→ ACTION ITEM
Reproduce all the entries exactly and keep the pictures out.

→ PROVIDED DATA
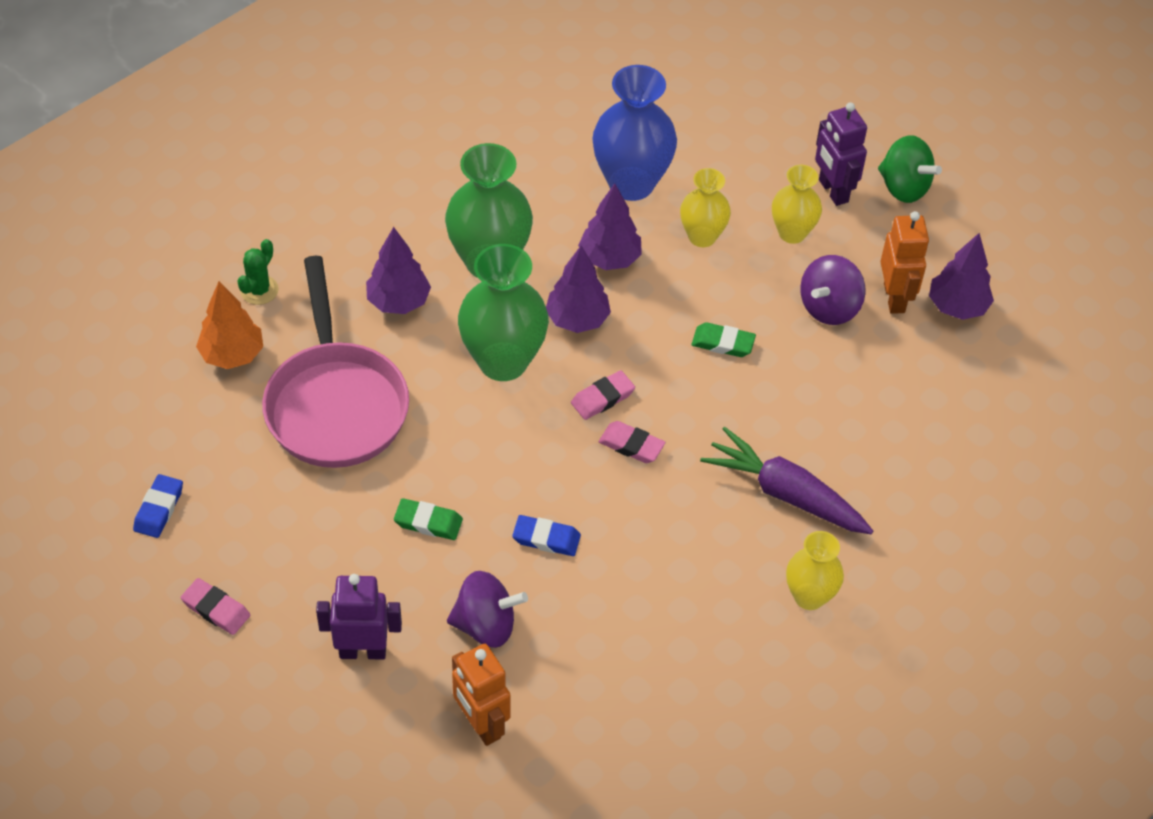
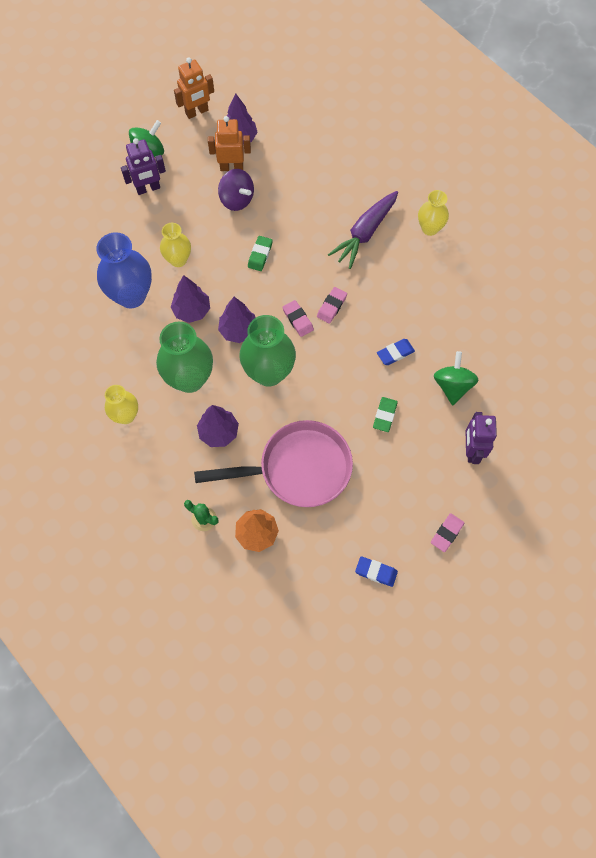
camera: 85 degrees left, 15 degrees up
purple spinning top [447,571,528,648] -> green spinning top [434,351,479,405]
orange robot [452,644,511,746] -> orange robot moved to [174,57,214,119]
blue eraser [512,515,581,556] -> blue eraser turned 45 degrees clockwise [377,339,415,365]
yellow vase [772,165,822,244] -> yellow vase moved to [105,385,138,424]

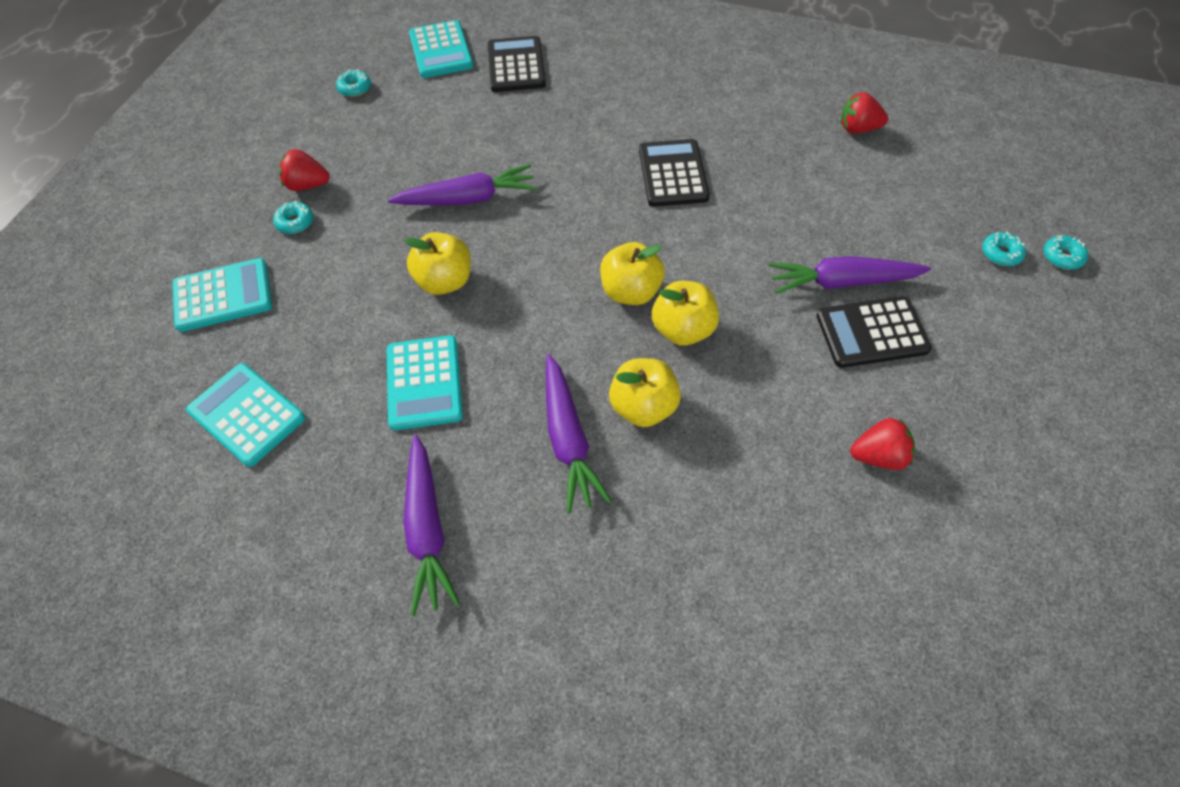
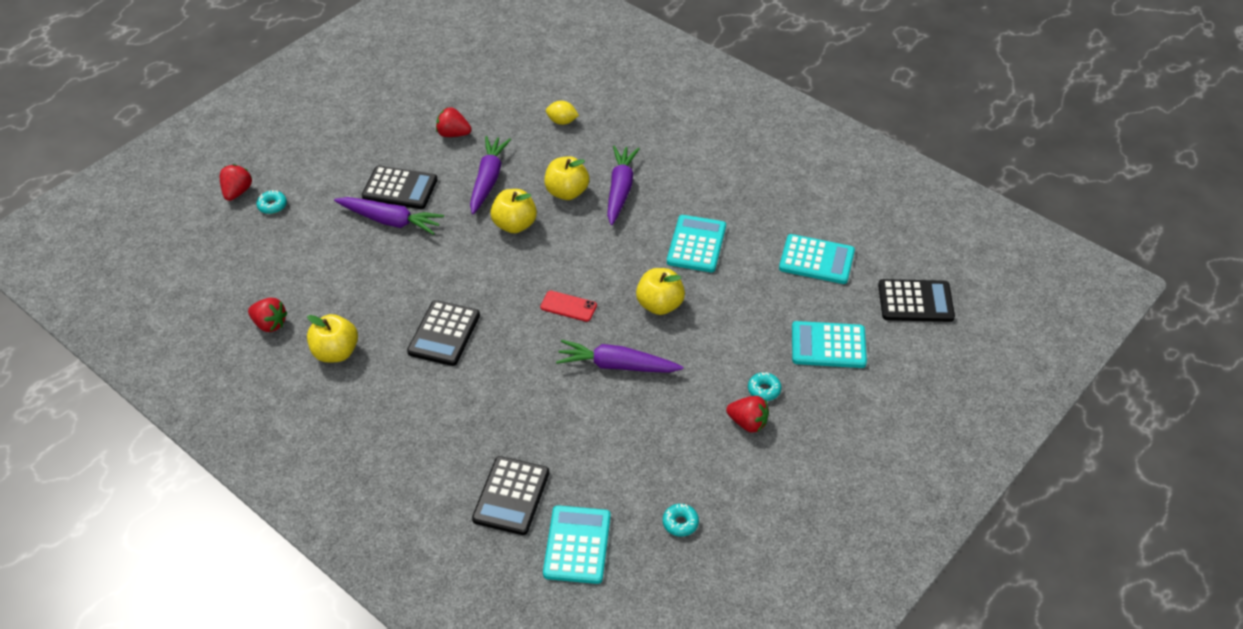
camera: 160 degrees left, 10 degrees down
turquoise calculator [186,363,305,467] -> turquoise calculator turned 45 degrees counterclockwise [779,234,855,284]
purple carrot [403,434,460,616] -> purple carrot moved to [470,136,511,214]
yellow apple [600,242,665,305] -> yellow apple moved to [307,314,358,363]
turquoise donut [1044,235,1088,270] -> red strawberry [220,164,252,201]
none -> red phone [540,291,597,322]
none -> yellow lemon [546,101,579,125]
none -> black calculator [878,279,955,322]

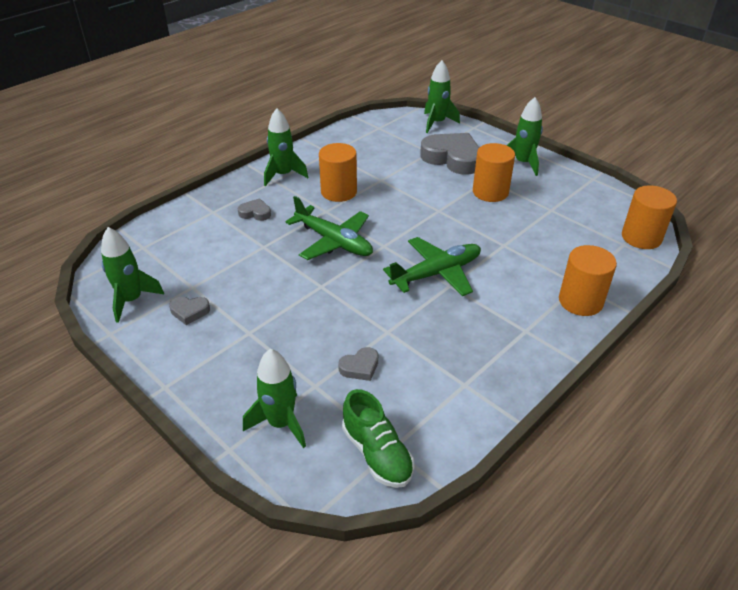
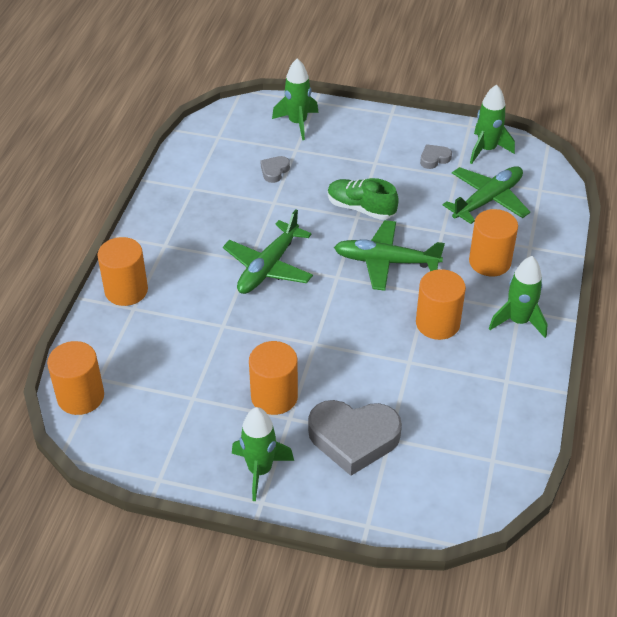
camera: 150 degrees right, 5 degrees up
grey heart [238,198,271,221] -> orange cylinder [469,209,518,276]
green shoe [342,389,414,488] -> green shoe moved to [328,178,399,220]
green rocket [424,60,460,133] -> none
none -> green plane [443,166,530,224]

→ RESPONSE TO THE EXERCISE
camera: 85 degrees left, 15 degrees up
purple spinning top [447,571,528,648] -> green spinning top [434,351,479,405]
orange robot [452,644,511,746] -> orange robot moved to [174,57,214,119]
blue eraser [512,515,581,556] -> blue eraser turned 45 degrees clockwise [377,339,415,365]
yellow vase [772,165,822,244] -> yellow vase moved to [105,385,138,424]

camera: 160 degrees left, 10 degrees down
turquoise calculator [186,363,305,467] -> turquoise calculator turned 45 degrees counterclockwise [779,234,855,284]
purple carrot [403,434,460,616] -> purple carrot moved to [470,136,511,214]
yellow apple [600,242,665,305] -> yellow apple moved to [307,314,358,363]
turquoise donut [1044,235,1088,270] -> red strawberry [220,164,252,201]
none -> red phone [540,291,597,322]
none -> yellow lemon [546,101,579,125]
none -> black calculator [878,279,955,322]

camera: 150 degrees right, 5 degrees up
grey heart [238,198,271,221] -> orange cylinder [469,209,518,276]
green shoe [342,389,414,488] -> green shoe moved to [328,178,399,220]
green rocket [424,60,460,133] -> none
none -> green plane [443,166,530,224]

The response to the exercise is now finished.